▶ _What the exercise asks_:
Lines with "VBAT": pull these out of the listing below.

▶ _Information_:

+++

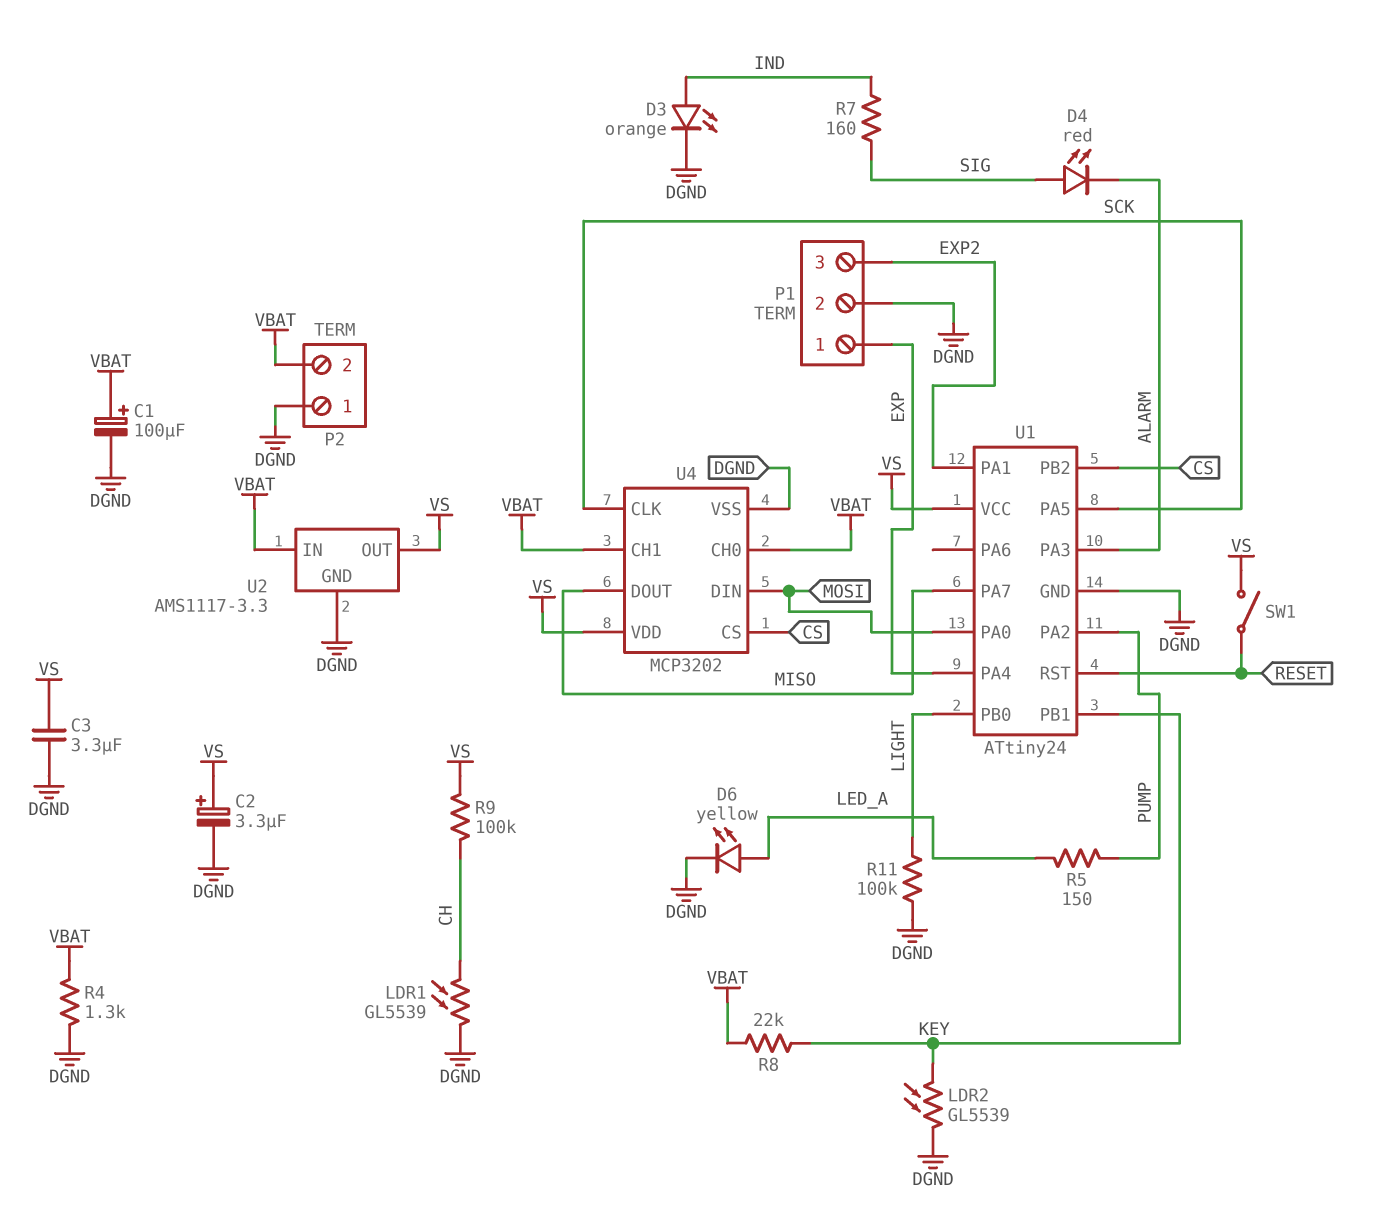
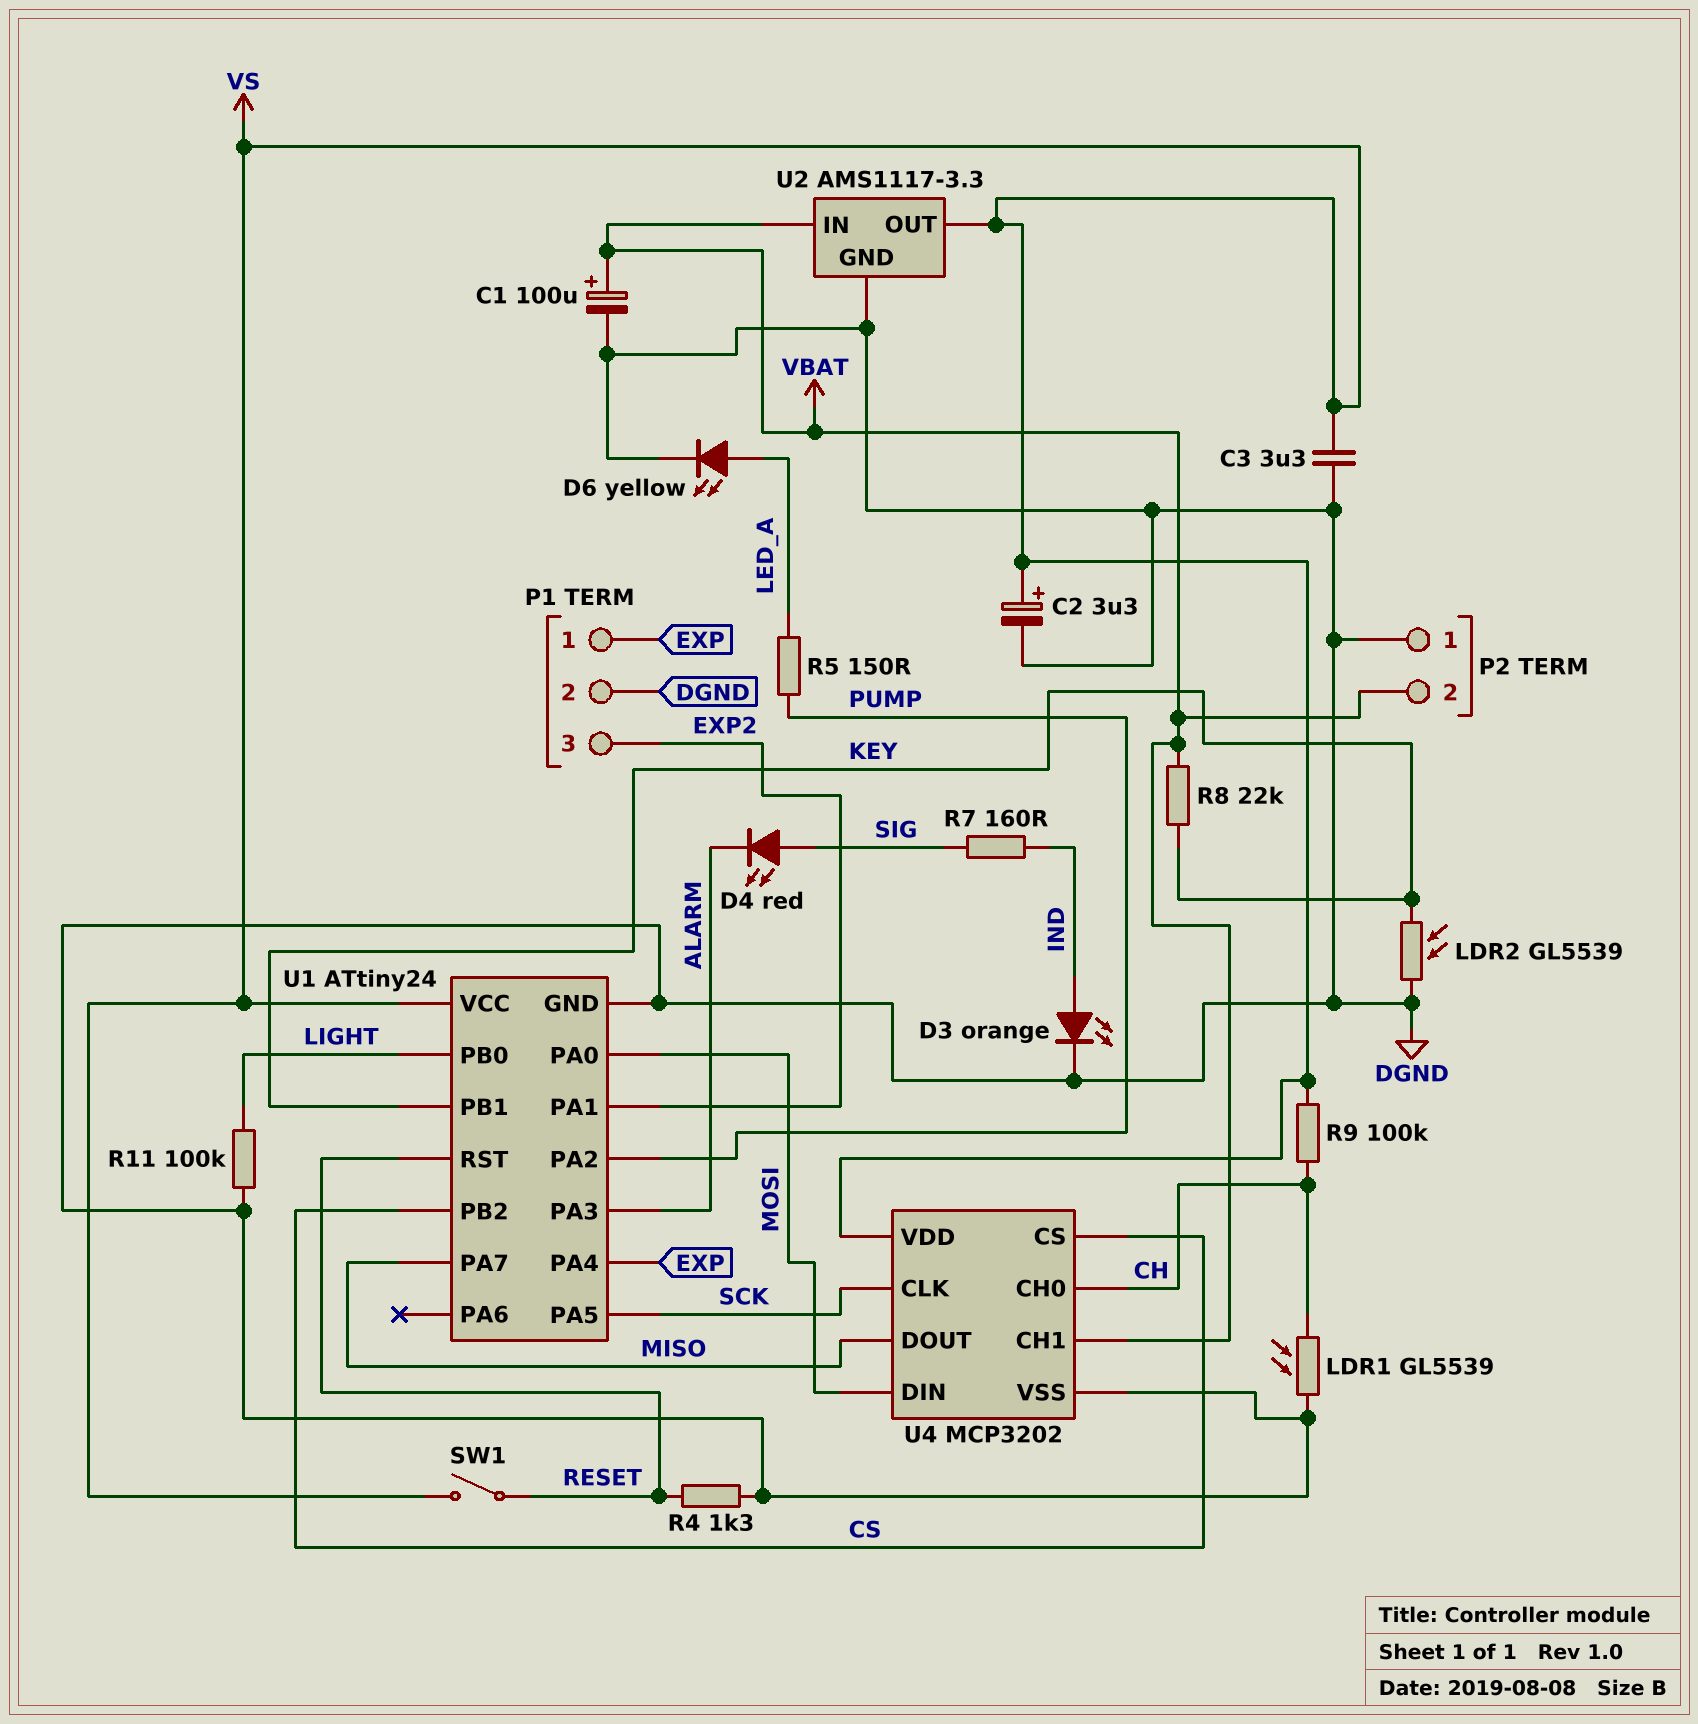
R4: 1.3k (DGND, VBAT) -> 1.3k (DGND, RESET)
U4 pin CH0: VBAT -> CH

+++

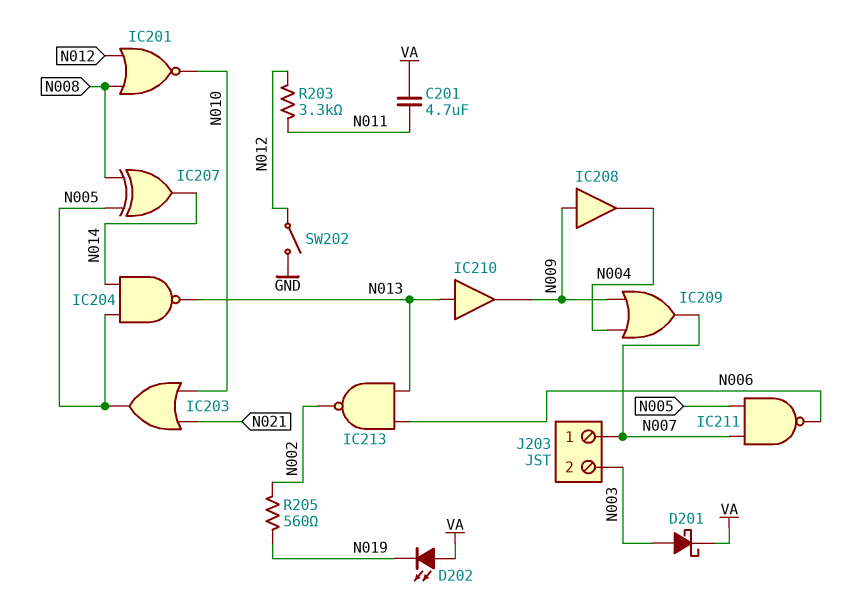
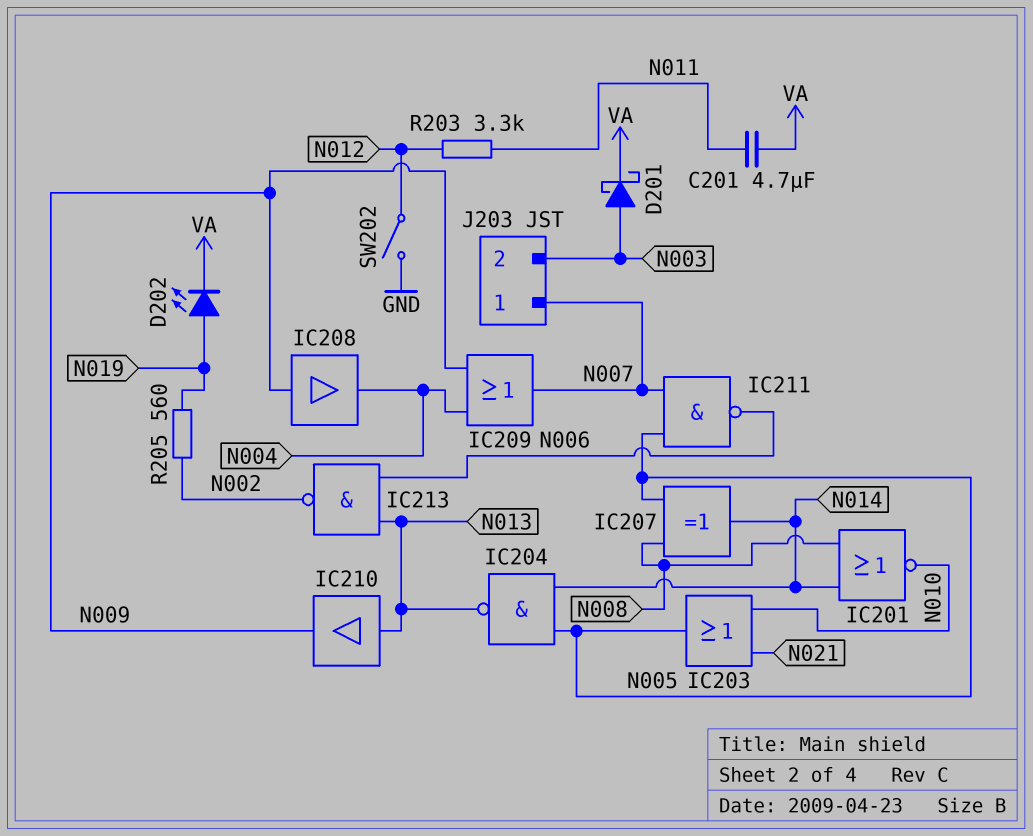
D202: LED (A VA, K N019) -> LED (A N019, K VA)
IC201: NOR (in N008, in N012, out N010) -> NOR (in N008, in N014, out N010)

+++

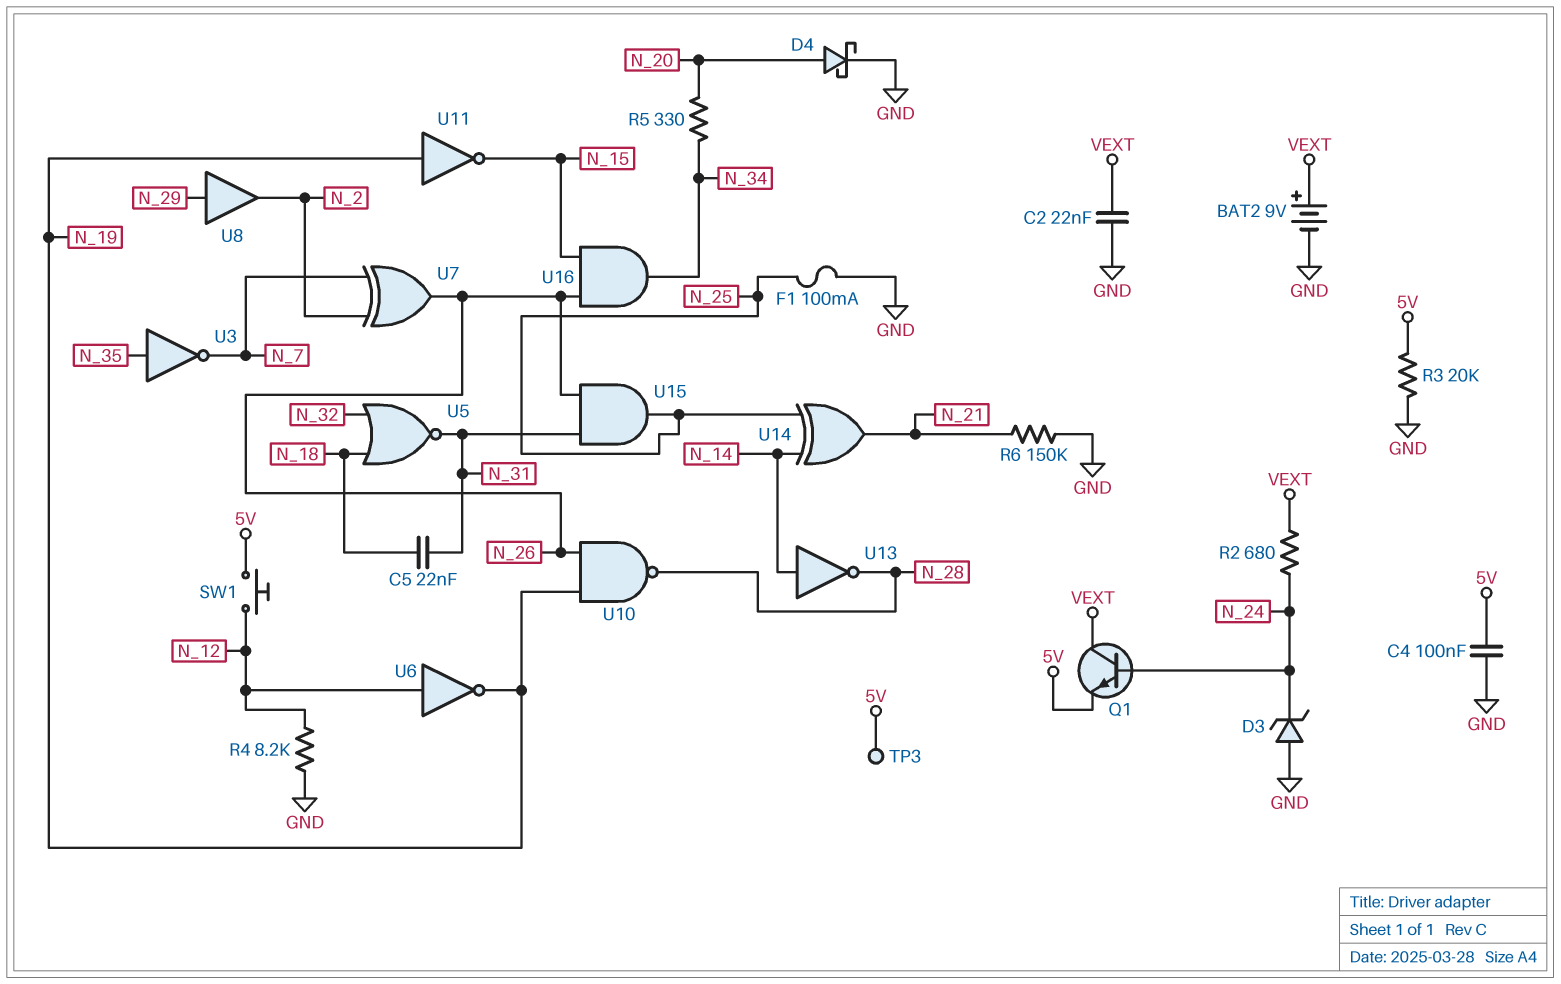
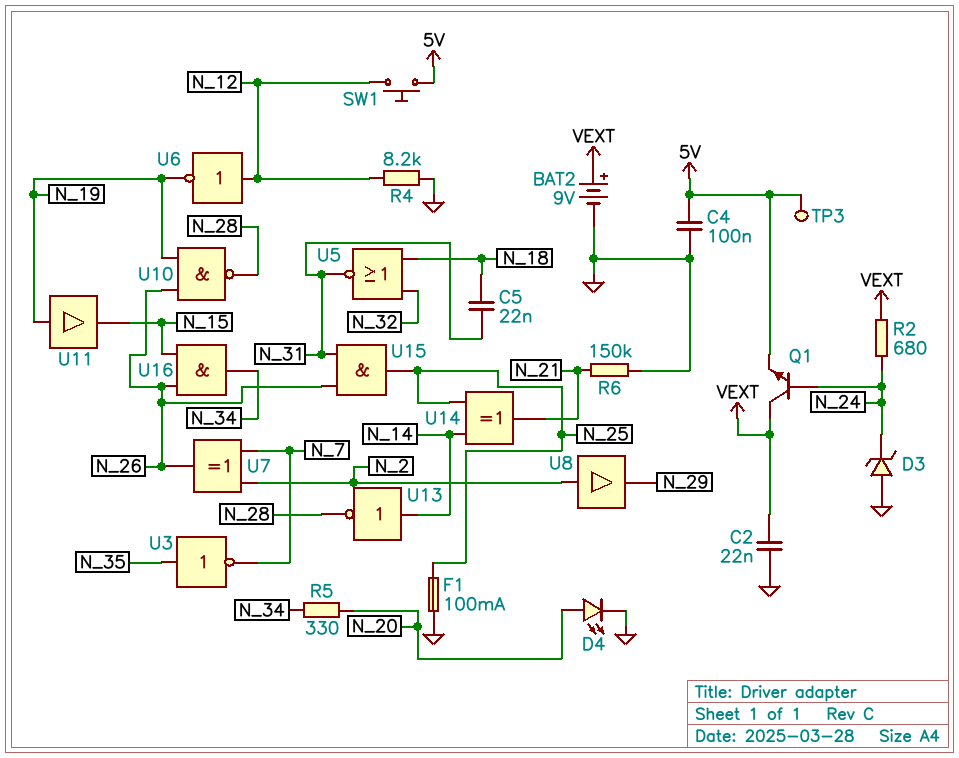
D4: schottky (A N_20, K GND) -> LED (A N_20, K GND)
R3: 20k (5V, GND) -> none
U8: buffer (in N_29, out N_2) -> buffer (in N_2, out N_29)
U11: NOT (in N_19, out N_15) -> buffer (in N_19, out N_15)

+++

▶ _Output for this exercise_:
R4: 1.3k (DGND, VBAT) -> 1.3k (DGND, RESET)
U4 pin CH0: VBAT -> CH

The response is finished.